> WHAT IS REQUIRED
From the data that follows, set down exactly the lines from the one with "camera: 70 degrees right, 30 degrees down" through the one with "(303, 363) = (285, 212): grey", counting both. Pictures stay out.

> MATERIALS PROVIDED
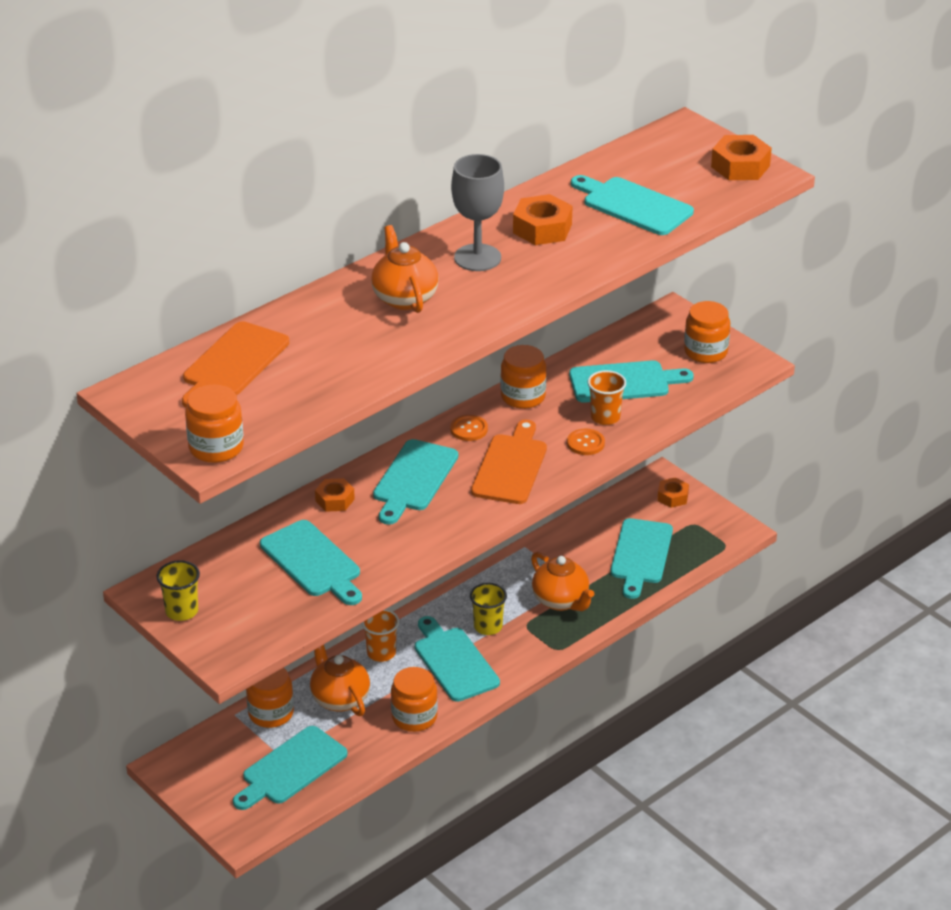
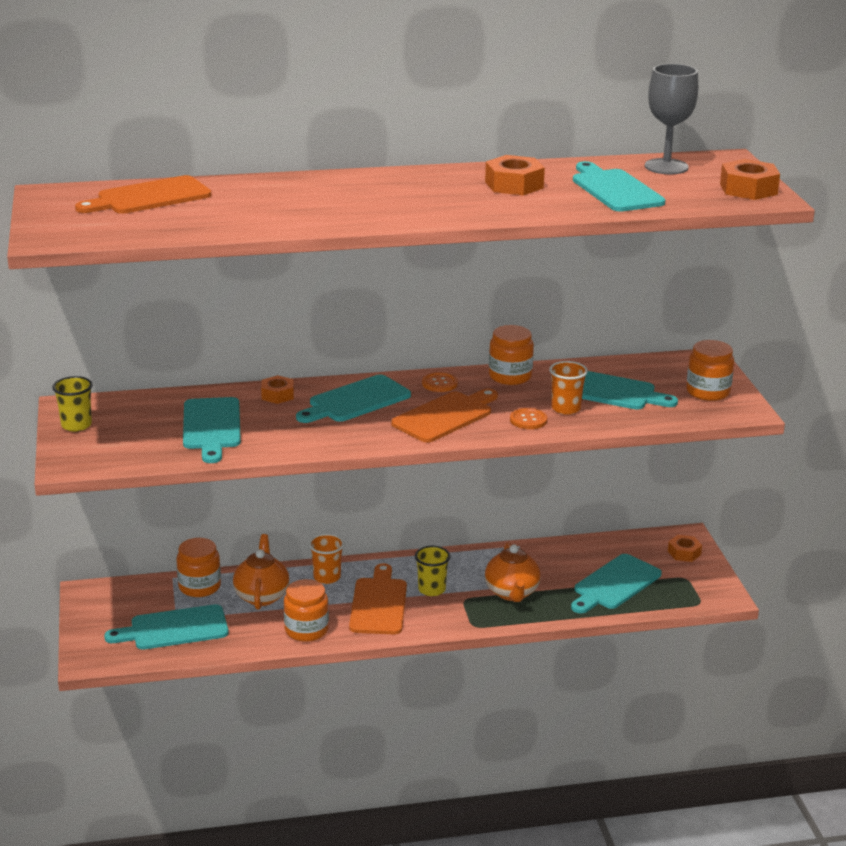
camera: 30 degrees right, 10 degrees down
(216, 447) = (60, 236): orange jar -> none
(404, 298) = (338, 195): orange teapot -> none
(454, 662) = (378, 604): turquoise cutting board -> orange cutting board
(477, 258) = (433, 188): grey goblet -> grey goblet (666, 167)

==

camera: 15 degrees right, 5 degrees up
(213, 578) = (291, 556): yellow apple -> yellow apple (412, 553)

...

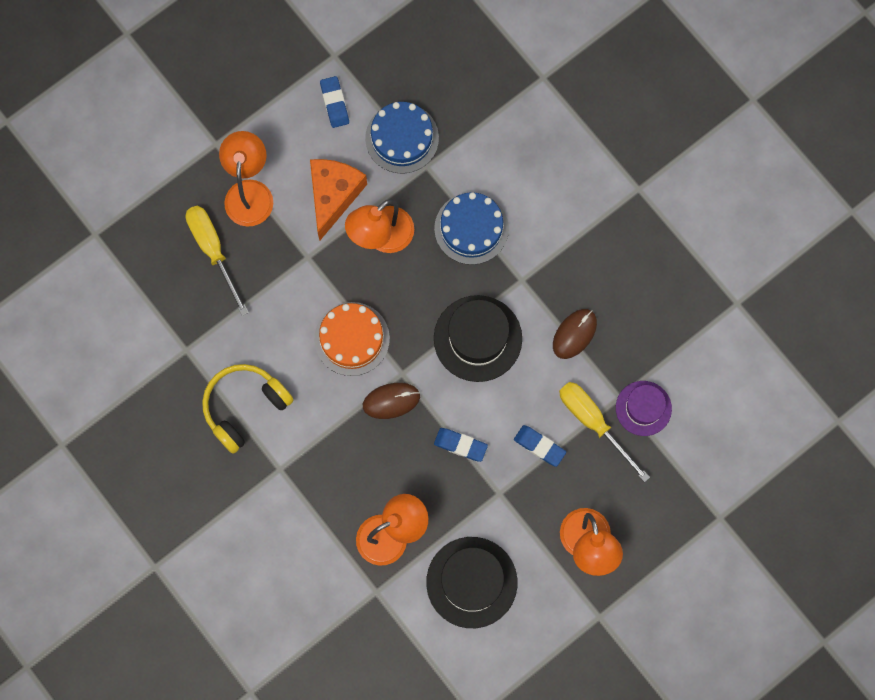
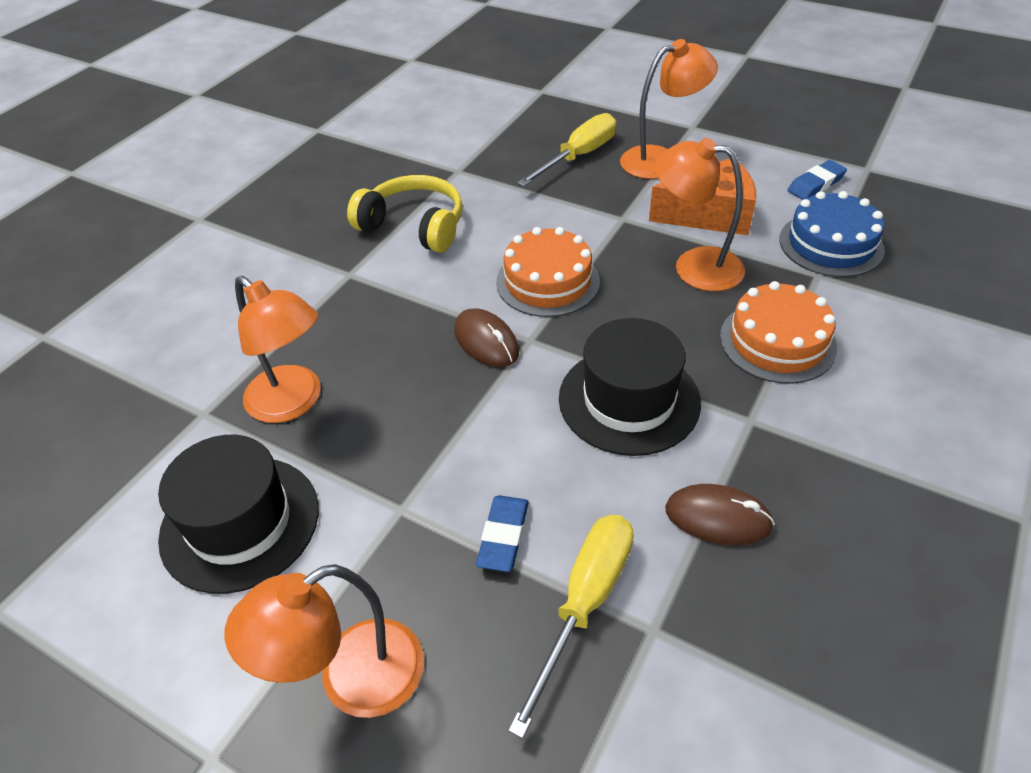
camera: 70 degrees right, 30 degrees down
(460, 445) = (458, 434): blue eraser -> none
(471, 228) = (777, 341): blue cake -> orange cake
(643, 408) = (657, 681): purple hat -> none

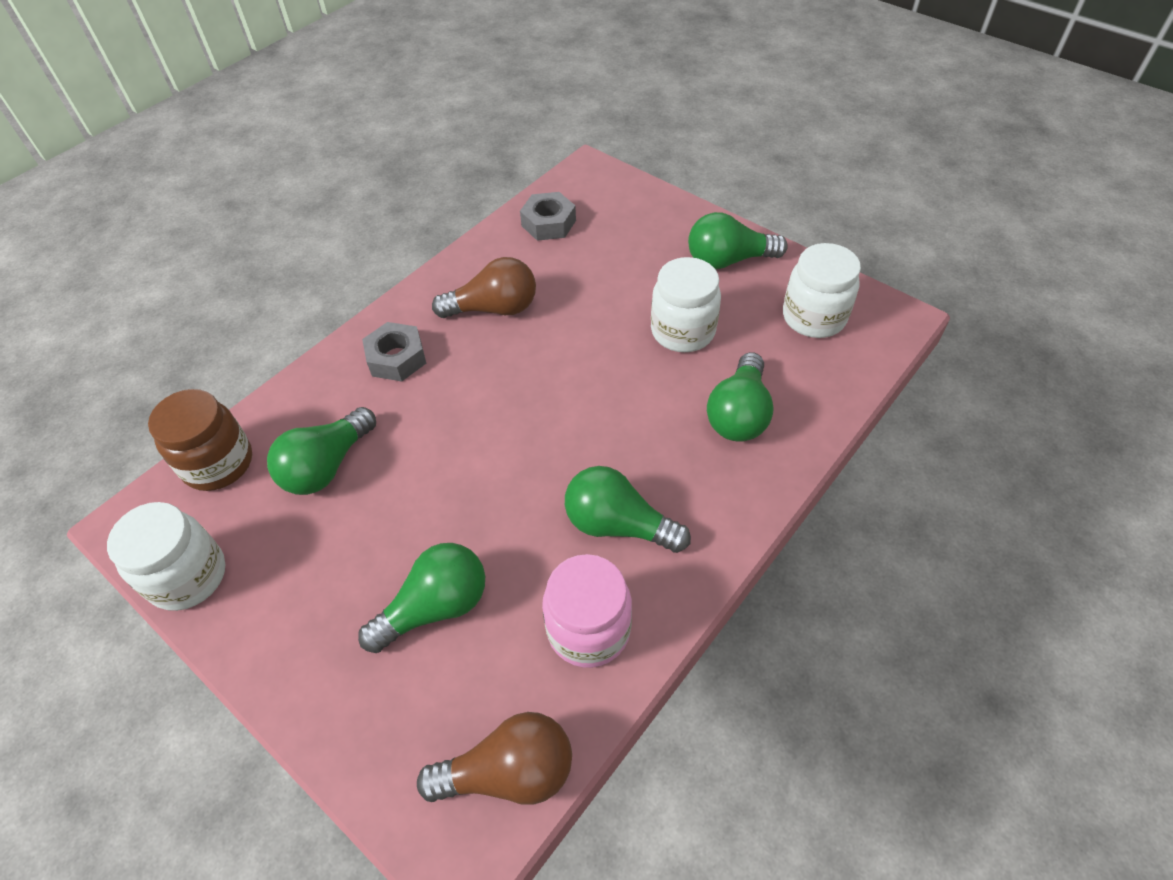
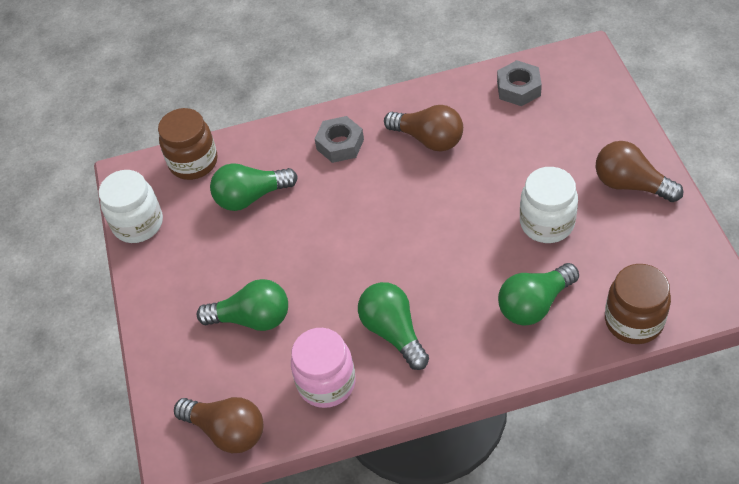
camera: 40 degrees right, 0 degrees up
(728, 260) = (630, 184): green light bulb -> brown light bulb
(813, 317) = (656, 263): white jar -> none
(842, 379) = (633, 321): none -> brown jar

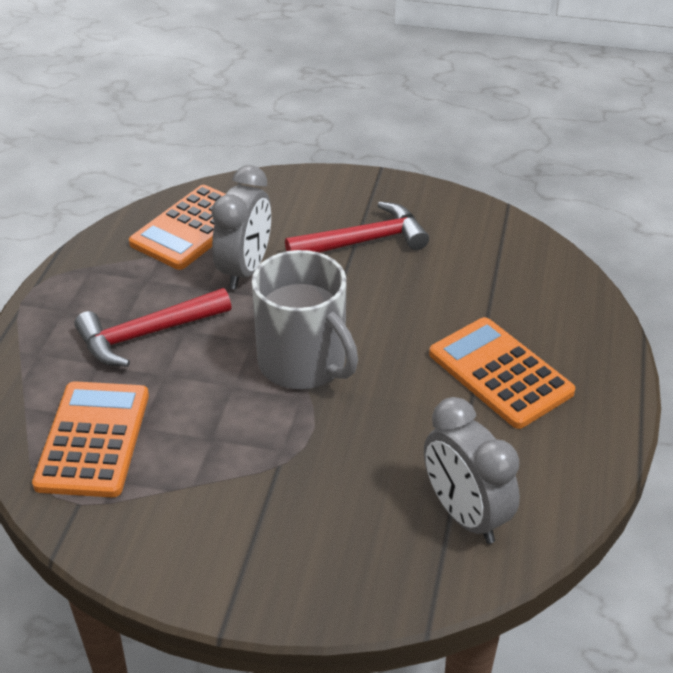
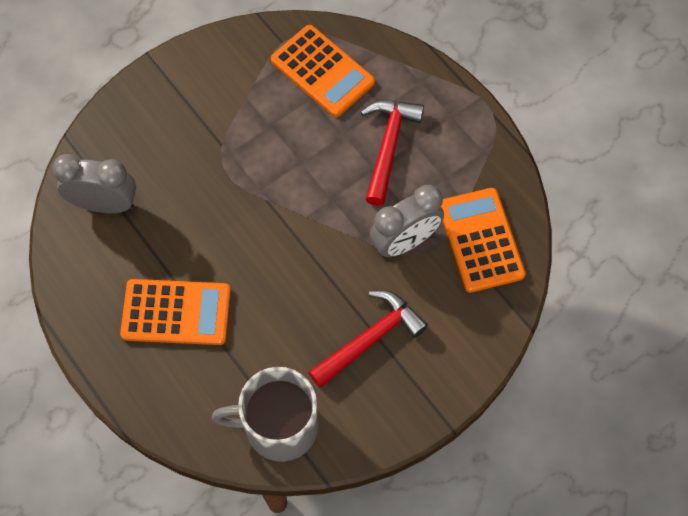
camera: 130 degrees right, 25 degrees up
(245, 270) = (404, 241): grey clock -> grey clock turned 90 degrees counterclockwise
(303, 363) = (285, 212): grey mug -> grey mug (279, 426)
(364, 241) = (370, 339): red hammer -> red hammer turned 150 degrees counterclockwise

> FINISHED TASK
camera: 70 degrees right, 30 degrees down
(460, 445) = (458, 434): blue eraser -> none
(471, 228) = (777, 341): blue cake -> orange cake
(643, 408) = (657, 681): purple hat -> none

camera: 40 degrees right, 0 degrees up
(728, 260) = (630, 184): green light bulb -> brown light bulb
(813, 317) = (656, 263): white jar -> none
(842, 379) = (633, 321): none -> brown jar

camera: 130 degrees right, 25 degrees up
(245, 270) = (404, 241): grey clock -> grey clock turned 90 degrees counterclockwise
(303, 363) = (285, 212): grey mug -> grey mug (279, 426)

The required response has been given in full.